**Prompt:**
Transcribe the data verbatim and drop its images.

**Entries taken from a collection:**
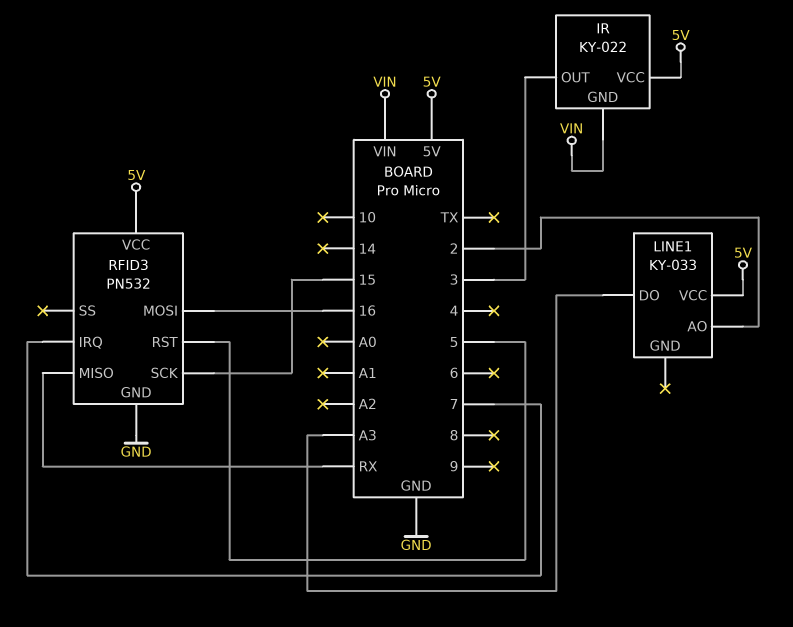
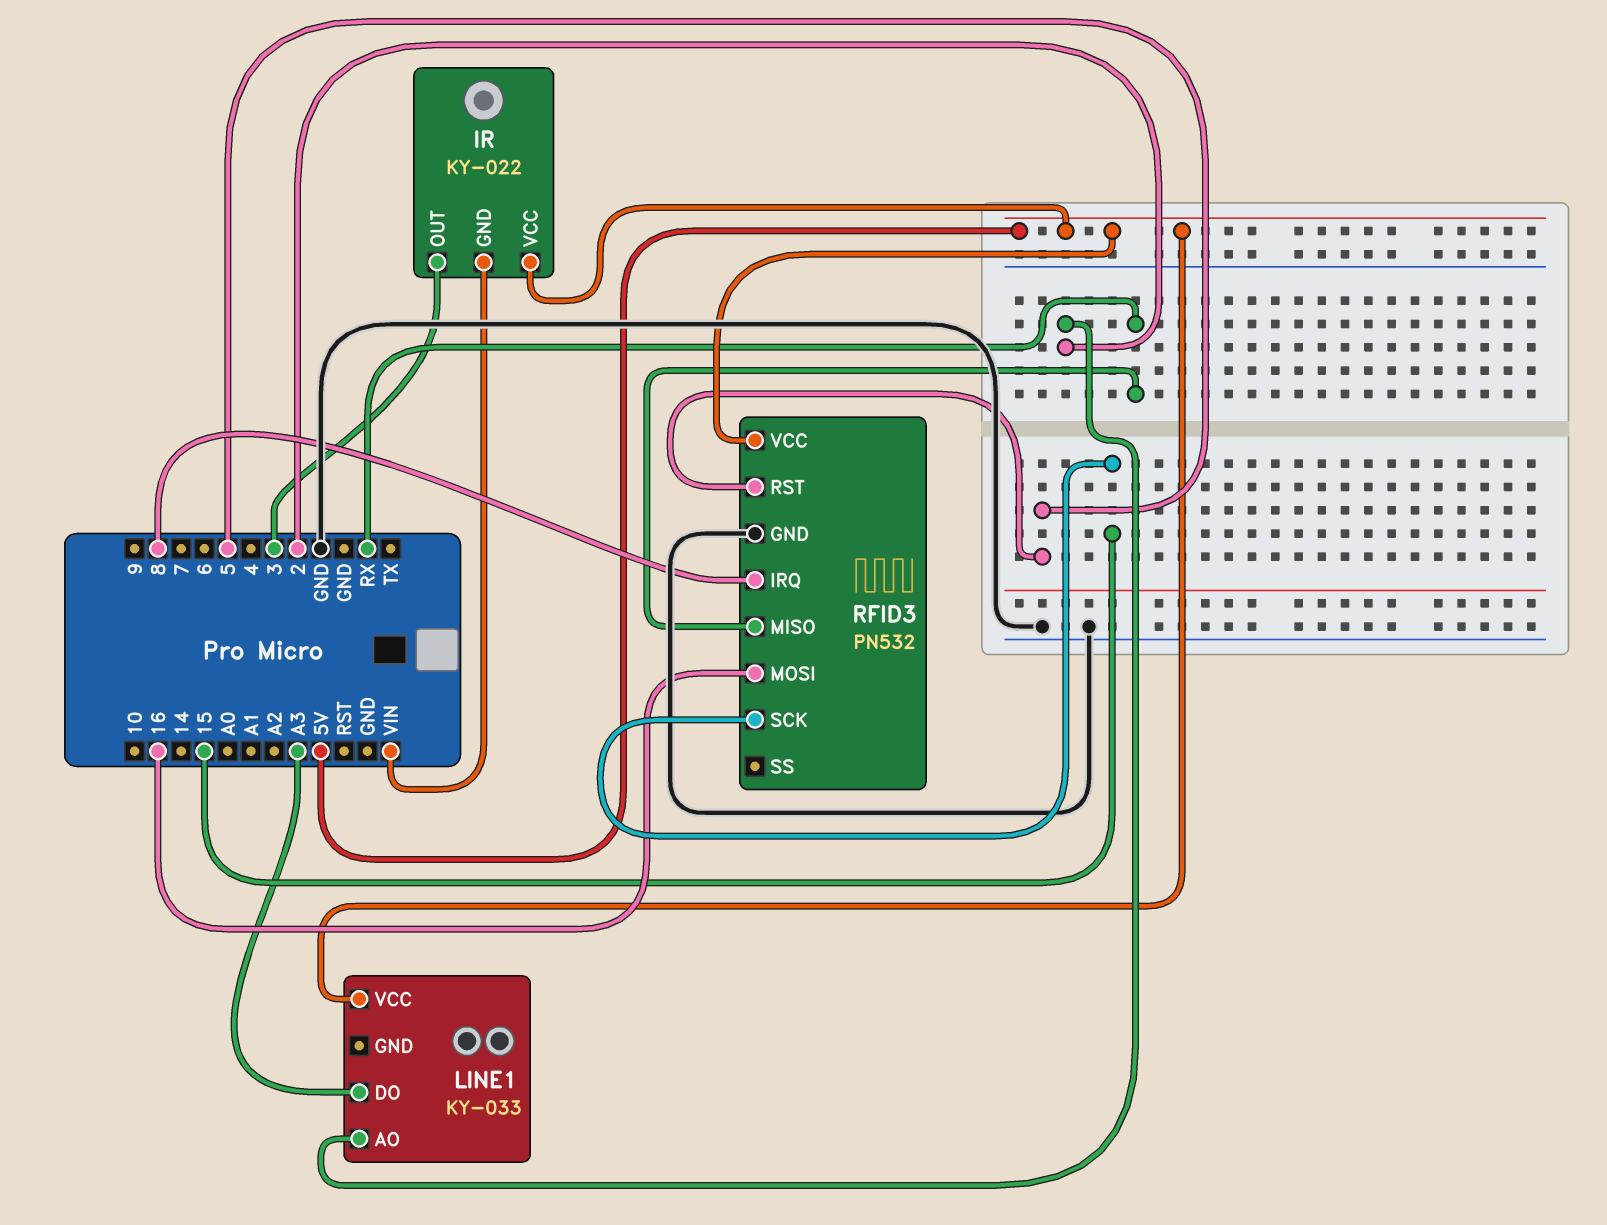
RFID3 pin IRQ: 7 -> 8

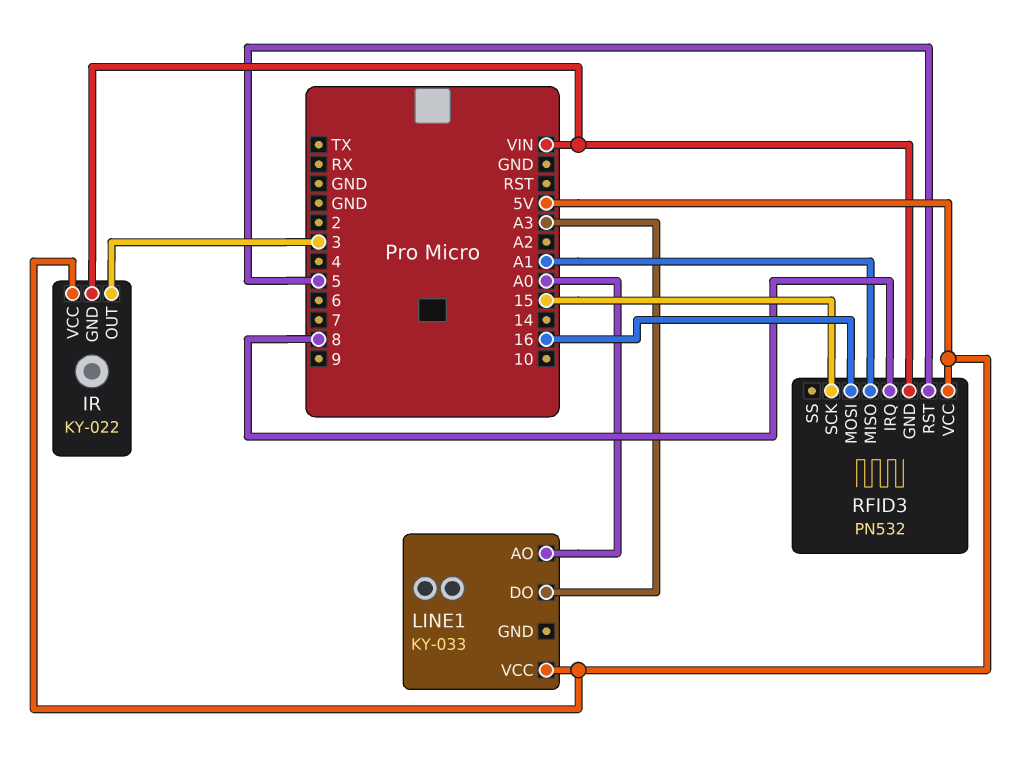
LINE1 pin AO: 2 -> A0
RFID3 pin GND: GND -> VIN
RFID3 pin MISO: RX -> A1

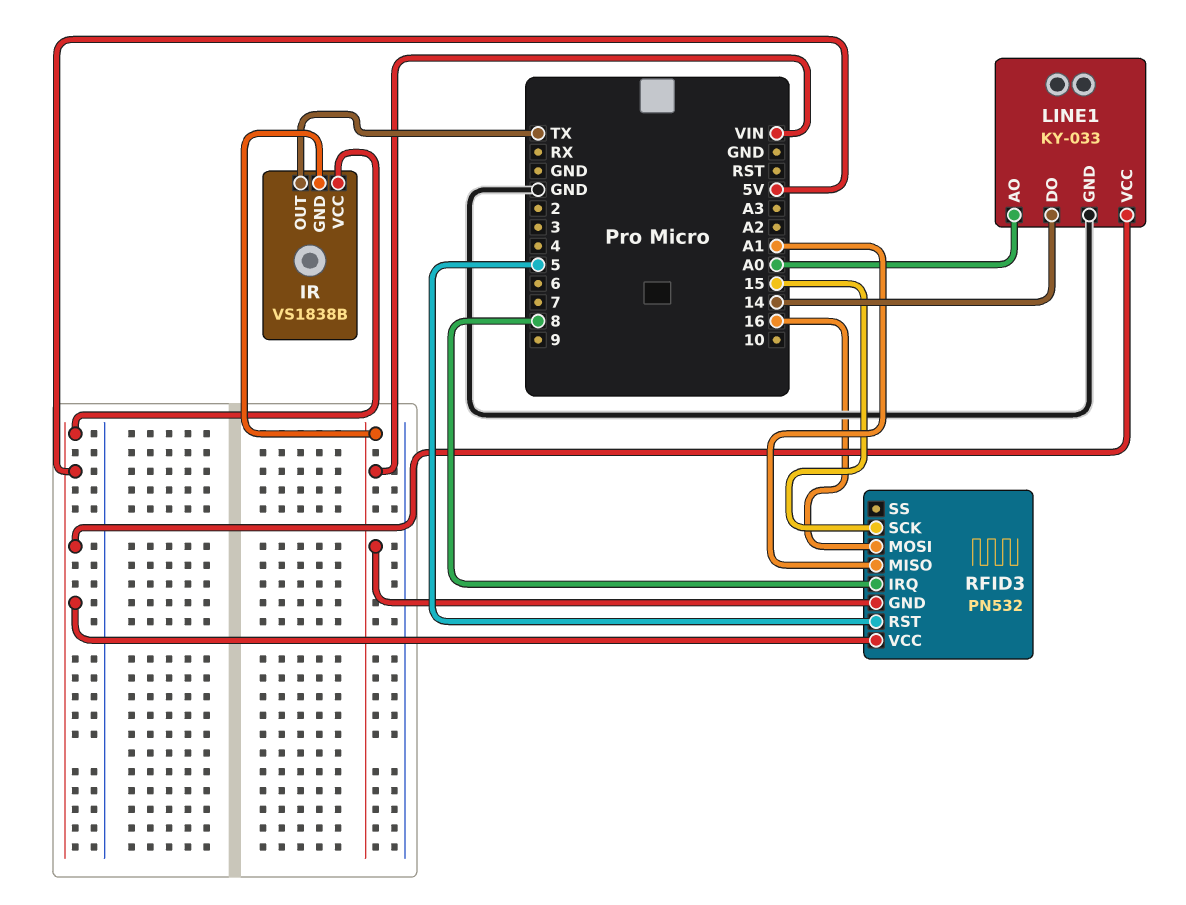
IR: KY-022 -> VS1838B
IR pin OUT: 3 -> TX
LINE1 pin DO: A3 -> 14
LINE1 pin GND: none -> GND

**Exercise output:**
RFID3 pin IRQ: 7 -> 8

LINE1 pin AO: 2 -> A0
RFID3 pin GND: GND -> VIN
RFID3 pin MISO: RX -> A1

IR: KY-022 -> VS1838B
IR pin OUT: 3 -> TX
LINE1 pin DO: A3 -> 14
LINE1 pin GND: none -> GND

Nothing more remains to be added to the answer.